◆ THE TASK ◆
Print the data that follows without changing a single word.

Version comparison data:
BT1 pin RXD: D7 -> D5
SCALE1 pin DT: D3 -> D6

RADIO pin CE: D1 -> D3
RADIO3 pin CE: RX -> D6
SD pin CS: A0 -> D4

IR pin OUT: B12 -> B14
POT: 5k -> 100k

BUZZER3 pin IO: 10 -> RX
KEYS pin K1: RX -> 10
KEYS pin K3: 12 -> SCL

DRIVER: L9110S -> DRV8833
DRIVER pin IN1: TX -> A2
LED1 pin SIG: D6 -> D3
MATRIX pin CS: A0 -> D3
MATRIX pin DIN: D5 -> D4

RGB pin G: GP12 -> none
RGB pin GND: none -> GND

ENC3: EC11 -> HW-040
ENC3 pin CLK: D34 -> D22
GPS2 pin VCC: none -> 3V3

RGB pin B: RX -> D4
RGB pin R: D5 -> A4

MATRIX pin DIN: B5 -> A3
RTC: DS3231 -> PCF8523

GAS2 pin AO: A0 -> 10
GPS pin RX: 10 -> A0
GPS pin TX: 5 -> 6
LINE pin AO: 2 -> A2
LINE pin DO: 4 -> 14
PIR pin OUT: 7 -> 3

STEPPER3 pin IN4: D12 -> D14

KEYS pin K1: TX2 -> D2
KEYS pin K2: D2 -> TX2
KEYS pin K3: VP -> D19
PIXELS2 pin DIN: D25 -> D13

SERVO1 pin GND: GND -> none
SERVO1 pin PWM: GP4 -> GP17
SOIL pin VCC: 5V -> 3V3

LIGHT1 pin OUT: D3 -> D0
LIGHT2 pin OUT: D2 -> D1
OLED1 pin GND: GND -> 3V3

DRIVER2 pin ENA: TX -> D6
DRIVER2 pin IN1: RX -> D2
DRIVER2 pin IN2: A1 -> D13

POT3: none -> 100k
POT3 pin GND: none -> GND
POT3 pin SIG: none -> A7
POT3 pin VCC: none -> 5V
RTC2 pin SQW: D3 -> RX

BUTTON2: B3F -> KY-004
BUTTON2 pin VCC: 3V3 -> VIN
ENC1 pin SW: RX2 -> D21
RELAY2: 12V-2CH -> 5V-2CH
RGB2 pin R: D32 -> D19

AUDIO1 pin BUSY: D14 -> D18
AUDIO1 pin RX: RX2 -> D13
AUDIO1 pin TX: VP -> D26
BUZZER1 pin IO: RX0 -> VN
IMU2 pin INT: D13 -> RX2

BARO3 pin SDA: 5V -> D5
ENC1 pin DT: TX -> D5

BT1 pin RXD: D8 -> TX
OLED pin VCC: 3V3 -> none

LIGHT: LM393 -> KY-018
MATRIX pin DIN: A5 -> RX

◆ TASK ANSWER ◆
BT1 pin RXD: D7 -> D5
SCALE1 pin DT: D3 -> D6

RADIO pin CE: D1 -> D3
RADIO3 pin CE: RX -> D6
SD pin CS: A0 -> D4

IR pin OUT: B12 -> B14
POT: 5k -> 100k

BUZZER3 pin IO: 10 -> RX
KEYS pin K1: RX -> 10
KEYS pin K3: 12 -> SCL

DRIVER: L9110S -> DRV8833
DRIVER pin IN1: TX -> A2
LED1 pin SIG: D6 -> D3
MATRIX pin CS: A0 -> D3
MATRIX pin DIN: D5 -> D4

RGB pin G: GP12 -> none
RGB pin GND: none -> GND

ENC3: EC11 -> HW-040
ENC3 pin CLK: D34 -> D22
GPS2 pin VCC: none -> 3V3

RGB pin B: RX -> D4
RGB pin R: D5 -> A4

MATRIX pin DIN: B5 -> A3
RTC: DS3231 -> PCF8523

GAS2 pin AO: A0 -> 10
GPS pin RX: 10 -> A0
GPS pin TX: 5 -> 6
LINE pin AO: 2 -> A2
LINE pin DO: 4 -> 14
PIR pin OUT: 7 -> 3

STEPPER3 pin IN4: D12 -> D14

KEYS pin K1: TX2 -> D2
KEYS pin K2: D2 -> TX2
KEYS pin K3: VP -> D19
PIXELS2 pin DIN: D25 -> D13

SERVO1 pin GND: GND -> none
SERVO1 pin PWM: GP4 -> GP17
SOIL pin VCC: 5V -> 3V3

LIGHT1 pin OUT: D3 -> D0
LIGHT2 pin OUT: D2 -> D1
OLED1 pin GND: GND -> 3V3

DRIVER2 pin ENA: TX -> D6
DRIVER2 pin IN1: RX -> D2
DRIVER2 pin IN2: A1 -> D13

POT3: none -> 100k
POT3 pin GND: none -> GND
POT3 pin SIG: none -> A7
POT3 pin VCC: none -> 5V
RTC2 pin SQW: D3 -> RX

BUTTON2: B3F -> KY-004
BUTTON2 pin VCC: 3V3 -> VIN
ENC1 pin SW: RX2 -> D21
RELAY2: 12V-2CH -> 5V-2CH
RGB2 pin R: D32 -> D19

AUDIO1 pin BUSY: D14 -> D18
AUDIO1 pin RX: RX2 -> D13
AUDIO1 pin TX: VP -> D26
BUZZER1 pin IO: RX0 -> VN
IMU2 pin INT: D13 -> RX2

BARO3 pin SDA: 5V -> D5
ENC1 pin DT: TX -> D5

BT1 pin RXD: D8 -> TX
OLED pin VCC: 3V3 -> none

LIGHT: LM393 -> KY-018
MATRIX pin DIN: A5 -> RX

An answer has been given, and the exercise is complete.